WHAT IS REQUIRED. Examine the material below and count the lines that hold the word "VBAT". Report only the number.

EXTRACTED DATA.

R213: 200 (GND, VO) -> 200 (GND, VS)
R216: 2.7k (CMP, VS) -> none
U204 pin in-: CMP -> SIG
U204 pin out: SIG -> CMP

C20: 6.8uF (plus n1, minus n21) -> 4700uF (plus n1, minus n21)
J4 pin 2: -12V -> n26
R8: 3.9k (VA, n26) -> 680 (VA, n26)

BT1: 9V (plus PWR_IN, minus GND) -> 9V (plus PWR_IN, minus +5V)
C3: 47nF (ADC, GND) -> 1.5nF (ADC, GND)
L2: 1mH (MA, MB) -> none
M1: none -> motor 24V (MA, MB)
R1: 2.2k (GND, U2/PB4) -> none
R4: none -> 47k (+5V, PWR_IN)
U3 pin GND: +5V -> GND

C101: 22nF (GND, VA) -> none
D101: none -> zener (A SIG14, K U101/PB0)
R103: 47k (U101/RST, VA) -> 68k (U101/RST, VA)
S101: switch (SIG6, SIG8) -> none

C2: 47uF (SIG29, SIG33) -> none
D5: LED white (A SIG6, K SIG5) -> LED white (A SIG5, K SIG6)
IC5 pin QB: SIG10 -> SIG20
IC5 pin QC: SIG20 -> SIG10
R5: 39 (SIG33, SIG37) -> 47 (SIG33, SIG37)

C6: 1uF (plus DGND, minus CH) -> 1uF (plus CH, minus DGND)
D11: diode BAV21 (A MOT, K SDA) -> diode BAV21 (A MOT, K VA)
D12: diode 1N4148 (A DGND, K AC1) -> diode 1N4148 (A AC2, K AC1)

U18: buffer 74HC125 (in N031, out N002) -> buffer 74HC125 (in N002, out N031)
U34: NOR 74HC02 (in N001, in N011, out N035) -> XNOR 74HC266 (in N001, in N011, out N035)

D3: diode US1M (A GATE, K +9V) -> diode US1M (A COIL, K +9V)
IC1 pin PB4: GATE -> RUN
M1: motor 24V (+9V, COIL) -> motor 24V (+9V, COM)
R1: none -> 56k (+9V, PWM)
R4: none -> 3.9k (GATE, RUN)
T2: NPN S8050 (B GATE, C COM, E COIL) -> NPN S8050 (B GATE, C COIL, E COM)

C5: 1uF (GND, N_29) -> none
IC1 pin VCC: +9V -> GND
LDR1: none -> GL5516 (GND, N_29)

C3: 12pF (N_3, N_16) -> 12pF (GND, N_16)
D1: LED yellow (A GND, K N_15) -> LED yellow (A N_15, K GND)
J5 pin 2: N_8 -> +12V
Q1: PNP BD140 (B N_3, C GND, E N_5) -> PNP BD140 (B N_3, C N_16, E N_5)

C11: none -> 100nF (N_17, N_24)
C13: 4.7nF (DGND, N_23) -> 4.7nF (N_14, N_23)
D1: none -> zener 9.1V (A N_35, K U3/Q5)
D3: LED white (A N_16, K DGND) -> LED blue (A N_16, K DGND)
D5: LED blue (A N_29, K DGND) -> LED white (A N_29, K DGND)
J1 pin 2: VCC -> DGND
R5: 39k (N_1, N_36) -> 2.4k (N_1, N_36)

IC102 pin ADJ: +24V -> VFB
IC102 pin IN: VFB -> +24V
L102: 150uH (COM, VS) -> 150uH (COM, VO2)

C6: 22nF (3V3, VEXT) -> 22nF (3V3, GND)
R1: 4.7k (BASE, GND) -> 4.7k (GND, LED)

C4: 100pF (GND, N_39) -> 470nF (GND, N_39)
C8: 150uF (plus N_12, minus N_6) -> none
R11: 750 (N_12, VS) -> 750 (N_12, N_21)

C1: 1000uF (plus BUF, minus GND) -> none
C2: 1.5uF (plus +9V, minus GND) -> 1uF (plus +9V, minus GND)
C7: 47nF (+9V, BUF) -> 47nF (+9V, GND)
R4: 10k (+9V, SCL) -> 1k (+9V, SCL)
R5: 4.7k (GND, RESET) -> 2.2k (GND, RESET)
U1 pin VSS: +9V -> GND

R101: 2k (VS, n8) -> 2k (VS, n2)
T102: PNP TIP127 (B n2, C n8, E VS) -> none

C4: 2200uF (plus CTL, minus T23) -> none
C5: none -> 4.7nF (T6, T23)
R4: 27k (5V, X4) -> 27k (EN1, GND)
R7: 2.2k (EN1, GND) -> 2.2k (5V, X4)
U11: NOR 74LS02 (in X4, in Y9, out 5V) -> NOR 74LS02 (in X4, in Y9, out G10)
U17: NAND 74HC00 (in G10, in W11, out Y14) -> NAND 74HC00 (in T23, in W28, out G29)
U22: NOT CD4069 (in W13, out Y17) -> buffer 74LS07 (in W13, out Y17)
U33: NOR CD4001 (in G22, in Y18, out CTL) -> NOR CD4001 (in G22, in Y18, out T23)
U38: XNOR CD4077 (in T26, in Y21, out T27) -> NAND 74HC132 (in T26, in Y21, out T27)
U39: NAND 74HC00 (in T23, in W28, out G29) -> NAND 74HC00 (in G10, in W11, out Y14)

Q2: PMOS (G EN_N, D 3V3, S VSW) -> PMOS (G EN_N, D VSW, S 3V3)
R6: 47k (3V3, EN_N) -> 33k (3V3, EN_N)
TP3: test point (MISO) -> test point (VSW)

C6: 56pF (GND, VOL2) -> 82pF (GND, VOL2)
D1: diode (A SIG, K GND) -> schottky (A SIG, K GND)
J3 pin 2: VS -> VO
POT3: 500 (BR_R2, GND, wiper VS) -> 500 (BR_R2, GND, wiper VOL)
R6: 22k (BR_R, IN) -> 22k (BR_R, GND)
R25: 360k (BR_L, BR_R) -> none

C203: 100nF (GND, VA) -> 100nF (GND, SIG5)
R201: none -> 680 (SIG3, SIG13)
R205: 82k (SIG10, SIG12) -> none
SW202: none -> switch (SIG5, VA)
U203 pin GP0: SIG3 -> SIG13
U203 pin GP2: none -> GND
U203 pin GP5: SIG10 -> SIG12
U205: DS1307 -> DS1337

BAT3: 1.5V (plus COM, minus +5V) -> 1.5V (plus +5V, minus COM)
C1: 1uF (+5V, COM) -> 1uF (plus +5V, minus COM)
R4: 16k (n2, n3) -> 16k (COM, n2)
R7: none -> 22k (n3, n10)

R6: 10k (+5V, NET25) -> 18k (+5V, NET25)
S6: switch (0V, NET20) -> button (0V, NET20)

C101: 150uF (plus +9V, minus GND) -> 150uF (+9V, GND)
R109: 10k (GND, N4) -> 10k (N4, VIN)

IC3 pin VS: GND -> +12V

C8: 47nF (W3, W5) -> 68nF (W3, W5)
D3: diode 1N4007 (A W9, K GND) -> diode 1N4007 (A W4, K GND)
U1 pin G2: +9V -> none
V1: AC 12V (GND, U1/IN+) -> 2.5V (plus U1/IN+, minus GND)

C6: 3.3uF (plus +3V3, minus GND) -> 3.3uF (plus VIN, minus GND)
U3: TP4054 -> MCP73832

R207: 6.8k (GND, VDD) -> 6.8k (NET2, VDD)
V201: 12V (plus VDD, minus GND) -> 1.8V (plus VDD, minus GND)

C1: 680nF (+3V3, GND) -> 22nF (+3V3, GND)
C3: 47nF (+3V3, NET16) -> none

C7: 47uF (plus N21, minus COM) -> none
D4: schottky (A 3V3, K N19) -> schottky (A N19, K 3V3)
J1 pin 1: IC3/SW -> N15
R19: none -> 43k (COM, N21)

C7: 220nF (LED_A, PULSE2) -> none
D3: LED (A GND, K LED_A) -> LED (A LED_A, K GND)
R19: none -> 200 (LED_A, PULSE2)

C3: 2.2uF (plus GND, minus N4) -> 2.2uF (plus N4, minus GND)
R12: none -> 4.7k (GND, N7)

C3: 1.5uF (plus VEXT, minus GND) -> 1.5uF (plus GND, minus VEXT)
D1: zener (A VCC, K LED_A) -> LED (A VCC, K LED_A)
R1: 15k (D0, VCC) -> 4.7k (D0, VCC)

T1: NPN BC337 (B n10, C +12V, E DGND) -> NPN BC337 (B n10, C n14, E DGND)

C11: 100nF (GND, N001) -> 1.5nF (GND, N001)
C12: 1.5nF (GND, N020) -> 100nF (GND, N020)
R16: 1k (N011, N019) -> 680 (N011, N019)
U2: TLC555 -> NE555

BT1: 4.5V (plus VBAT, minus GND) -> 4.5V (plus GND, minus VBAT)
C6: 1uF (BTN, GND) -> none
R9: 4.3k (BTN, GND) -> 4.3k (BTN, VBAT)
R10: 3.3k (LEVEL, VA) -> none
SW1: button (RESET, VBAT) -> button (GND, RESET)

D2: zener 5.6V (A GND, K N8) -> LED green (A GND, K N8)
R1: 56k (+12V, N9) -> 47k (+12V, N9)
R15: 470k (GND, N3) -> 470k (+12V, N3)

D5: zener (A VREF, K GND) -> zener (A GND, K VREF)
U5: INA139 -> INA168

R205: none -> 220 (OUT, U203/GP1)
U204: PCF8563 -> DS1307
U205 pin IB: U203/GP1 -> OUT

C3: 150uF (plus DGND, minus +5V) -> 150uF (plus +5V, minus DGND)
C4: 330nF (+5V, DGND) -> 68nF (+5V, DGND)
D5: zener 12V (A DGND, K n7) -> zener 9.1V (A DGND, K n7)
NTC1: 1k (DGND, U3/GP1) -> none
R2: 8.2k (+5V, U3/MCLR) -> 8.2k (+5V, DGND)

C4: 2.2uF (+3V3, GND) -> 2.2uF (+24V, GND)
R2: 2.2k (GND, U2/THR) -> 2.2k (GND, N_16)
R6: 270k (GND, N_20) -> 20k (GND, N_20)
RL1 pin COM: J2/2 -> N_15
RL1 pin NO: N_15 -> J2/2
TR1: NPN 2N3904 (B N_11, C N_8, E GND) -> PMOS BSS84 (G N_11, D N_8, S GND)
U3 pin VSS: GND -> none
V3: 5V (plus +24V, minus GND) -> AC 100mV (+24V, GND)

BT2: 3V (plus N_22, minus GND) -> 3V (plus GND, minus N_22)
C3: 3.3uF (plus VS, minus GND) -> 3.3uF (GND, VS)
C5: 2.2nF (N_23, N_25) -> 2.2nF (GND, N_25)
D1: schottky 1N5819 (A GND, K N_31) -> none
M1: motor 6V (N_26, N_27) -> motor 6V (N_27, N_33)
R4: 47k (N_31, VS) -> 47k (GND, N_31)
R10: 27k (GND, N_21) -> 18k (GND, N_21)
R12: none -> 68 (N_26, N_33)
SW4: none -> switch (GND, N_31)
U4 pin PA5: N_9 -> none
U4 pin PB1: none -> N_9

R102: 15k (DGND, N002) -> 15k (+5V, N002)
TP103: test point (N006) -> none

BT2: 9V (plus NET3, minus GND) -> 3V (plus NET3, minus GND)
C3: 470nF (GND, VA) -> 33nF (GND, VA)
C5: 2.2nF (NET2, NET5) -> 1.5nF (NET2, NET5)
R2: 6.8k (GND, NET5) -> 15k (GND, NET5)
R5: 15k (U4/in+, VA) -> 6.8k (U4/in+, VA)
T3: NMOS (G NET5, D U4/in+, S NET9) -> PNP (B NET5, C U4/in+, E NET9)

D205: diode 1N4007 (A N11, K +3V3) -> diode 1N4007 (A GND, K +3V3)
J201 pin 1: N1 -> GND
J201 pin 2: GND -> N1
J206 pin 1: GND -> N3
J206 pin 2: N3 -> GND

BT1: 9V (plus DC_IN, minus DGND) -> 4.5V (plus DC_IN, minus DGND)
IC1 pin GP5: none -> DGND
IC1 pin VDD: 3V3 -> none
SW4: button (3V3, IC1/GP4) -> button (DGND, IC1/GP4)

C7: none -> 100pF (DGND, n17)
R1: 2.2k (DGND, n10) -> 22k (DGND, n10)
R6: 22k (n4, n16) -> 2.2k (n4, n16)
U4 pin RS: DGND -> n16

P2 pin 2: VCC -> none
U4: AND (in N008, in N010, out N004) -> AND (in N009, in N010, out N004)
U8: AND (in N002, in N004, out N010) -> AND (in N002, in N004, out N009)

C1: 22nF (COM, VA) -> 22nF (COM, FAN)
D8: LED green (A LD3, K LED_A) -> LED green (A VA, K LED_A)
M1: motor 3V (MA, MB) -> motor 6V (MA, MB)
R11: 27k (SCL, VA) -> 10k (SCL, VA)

ANSWER BELOW. 3